Only the lines below from the one with "brown pyramid: 4 -> 5" through the one with "white carrot: 2 -> 4" are to be written out, exactly and without any images.
RECORDS FOR PROCESSING: Begin
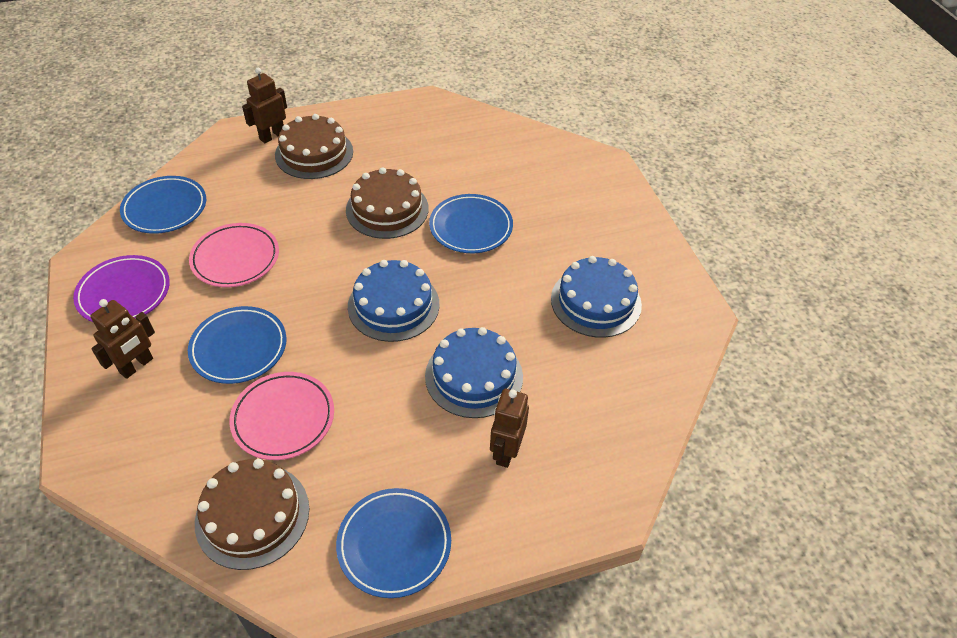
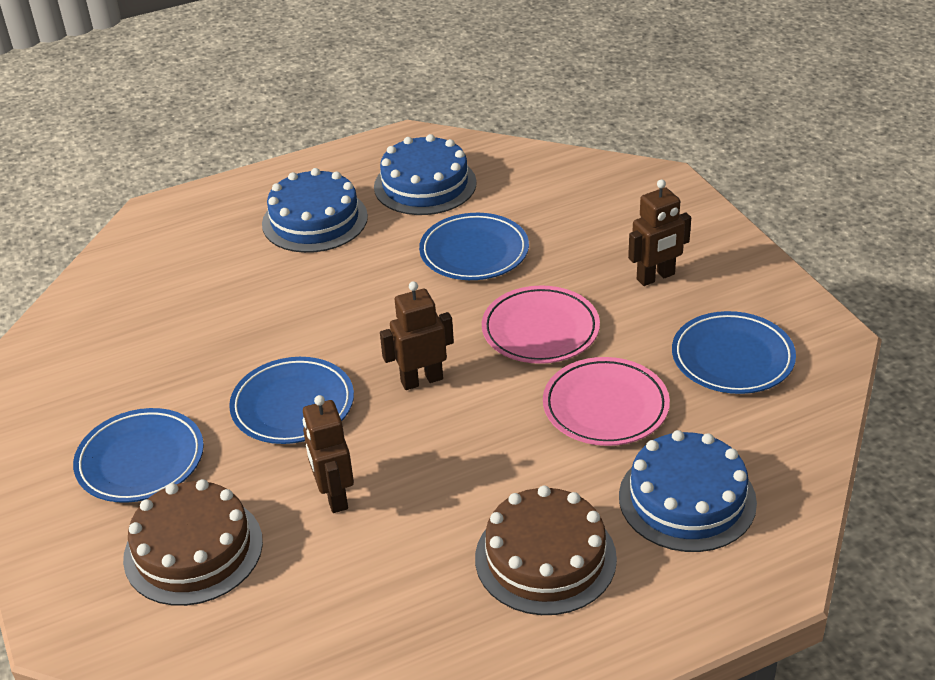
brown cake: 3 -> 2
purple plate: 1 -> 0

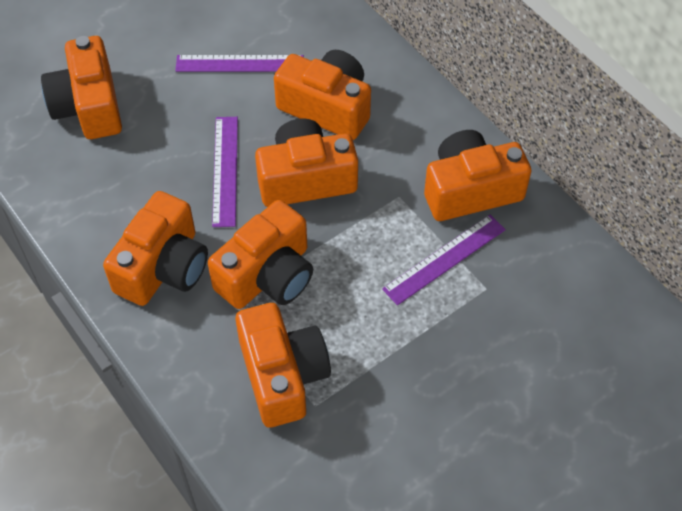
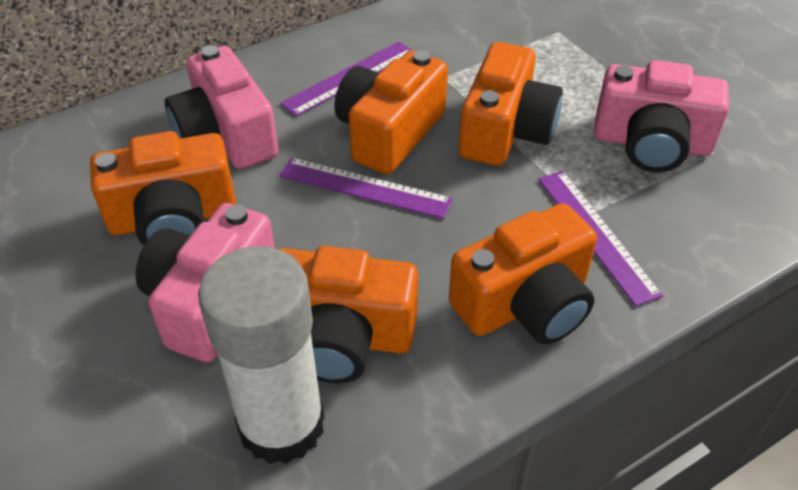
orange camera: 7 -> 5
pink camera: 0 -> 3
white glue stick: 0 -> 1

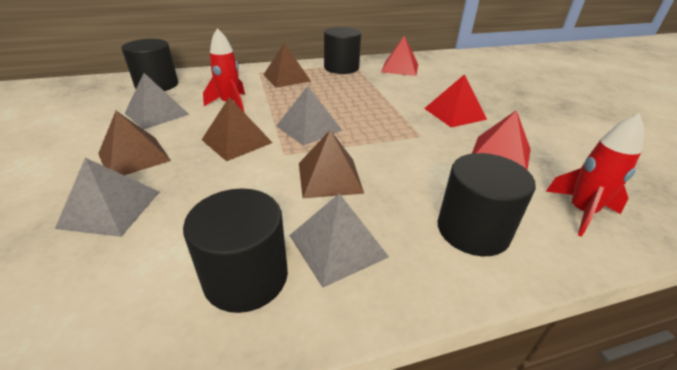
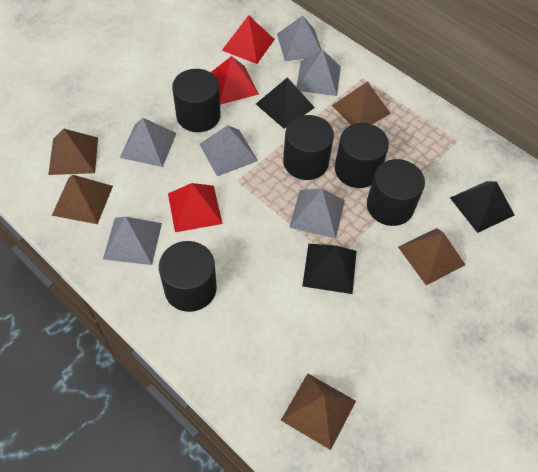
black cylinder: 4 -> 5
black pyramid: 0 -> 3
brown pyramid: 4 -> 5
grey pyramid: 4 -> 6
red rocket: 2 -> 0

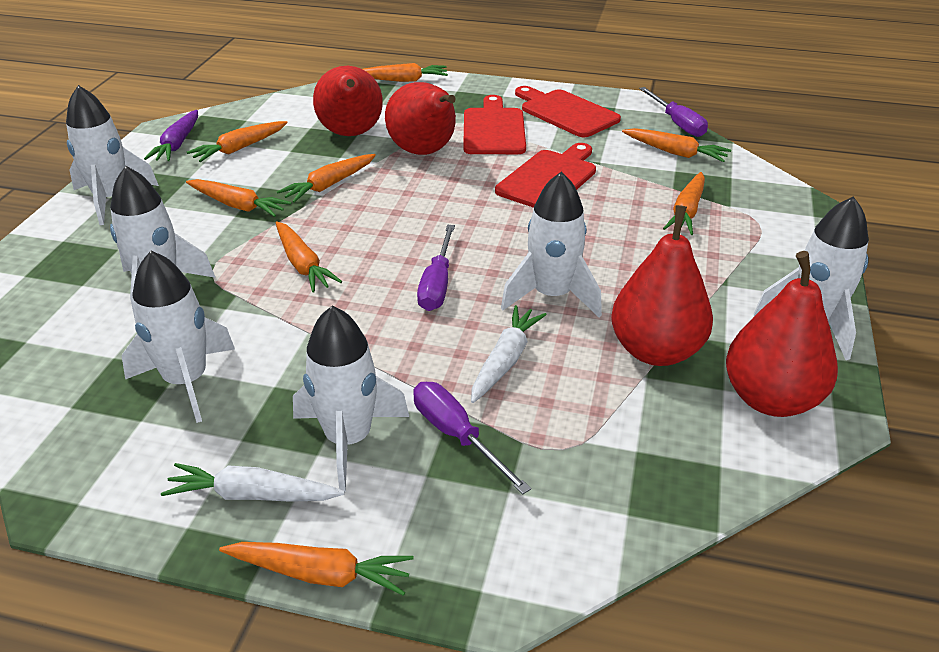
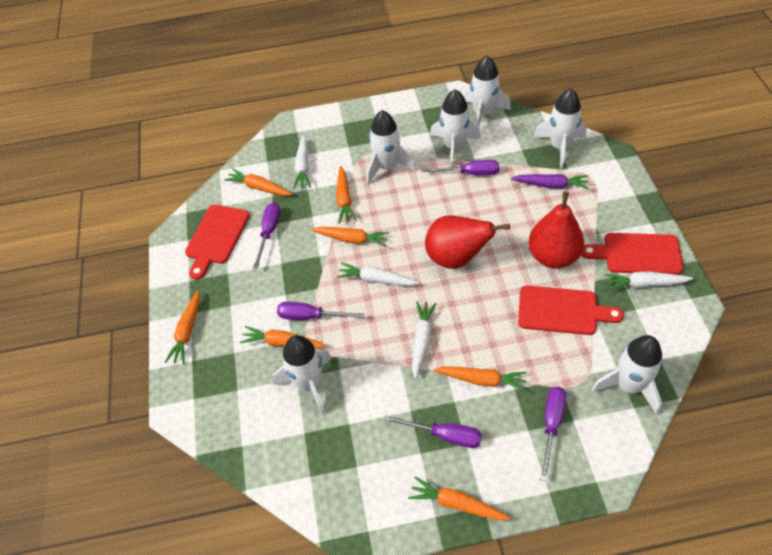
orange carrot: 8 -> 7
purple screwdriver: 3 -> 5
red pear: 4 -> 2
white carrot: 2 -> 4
RECORDS FOR PROCESSING: End
RECORDS FOR PROCESSING: Begin
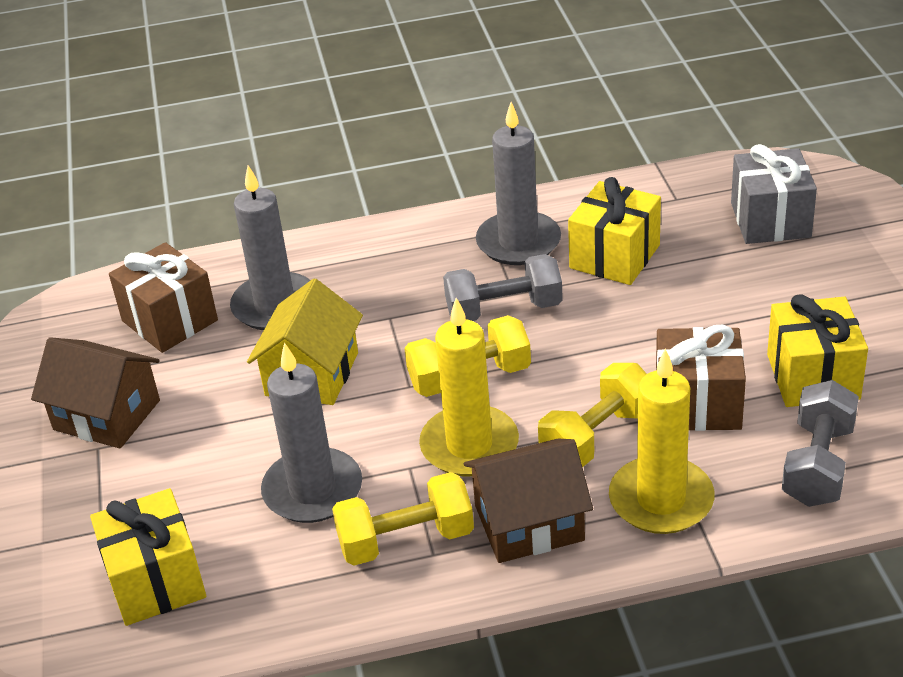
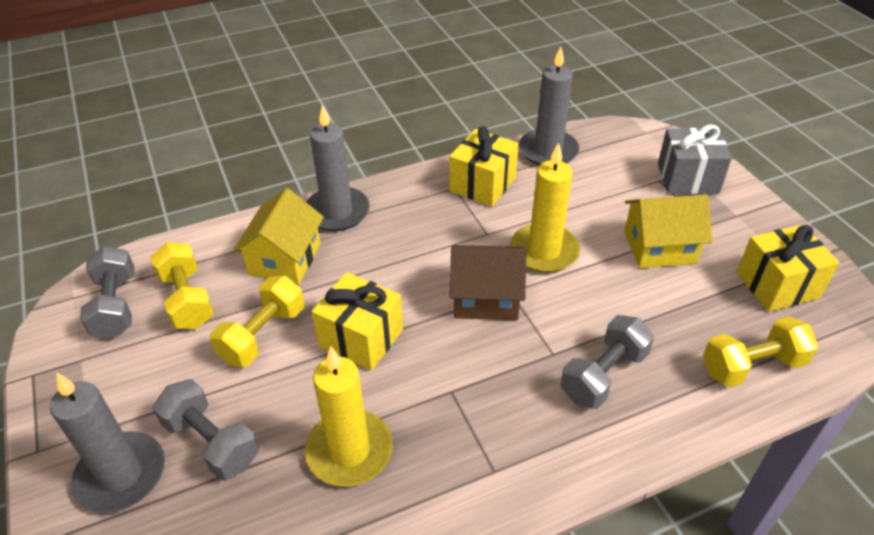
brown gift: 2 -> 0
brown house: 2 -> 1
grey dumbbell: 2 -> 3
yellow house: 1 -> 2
RECORDS FOR PROCESSING: End
RECORDS FOR PROCESSING: Begin
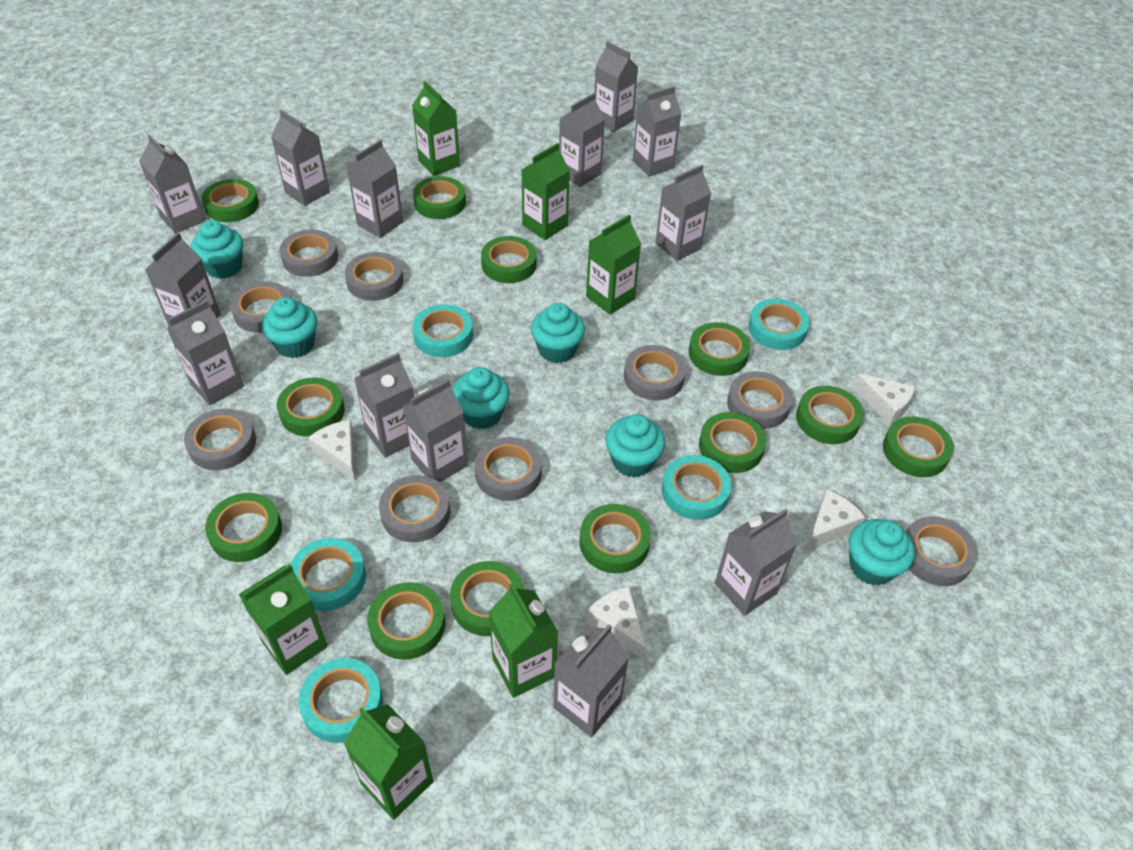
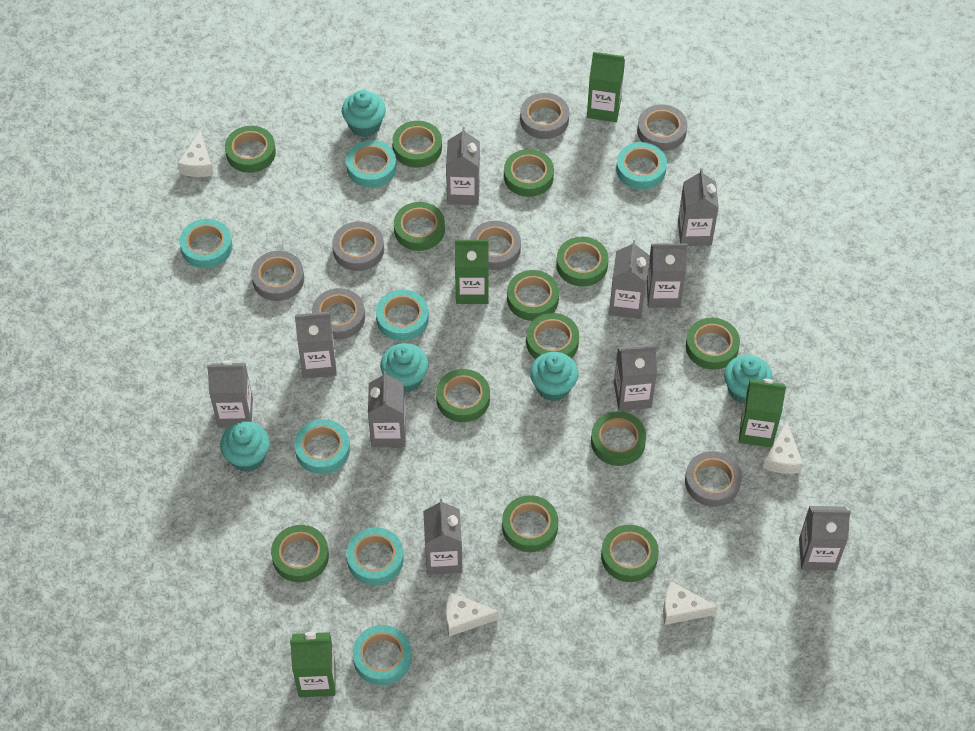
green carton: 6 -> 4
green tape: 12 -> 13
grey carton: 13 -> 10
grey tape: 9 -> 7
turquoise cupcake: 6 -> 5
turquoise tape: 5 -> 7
RECORDS FOR PROCESSING: End
▸ WORKED SOLUTION:
brown pyramid: 4 -> 5
grey pyramid: 4 -> 6
red rocket: 2 -> 0

orange carrot: 8 -> 7
purple screwdriver: 3 -> 5
red pear: 4 -> 2
white carrot: 2 -> 4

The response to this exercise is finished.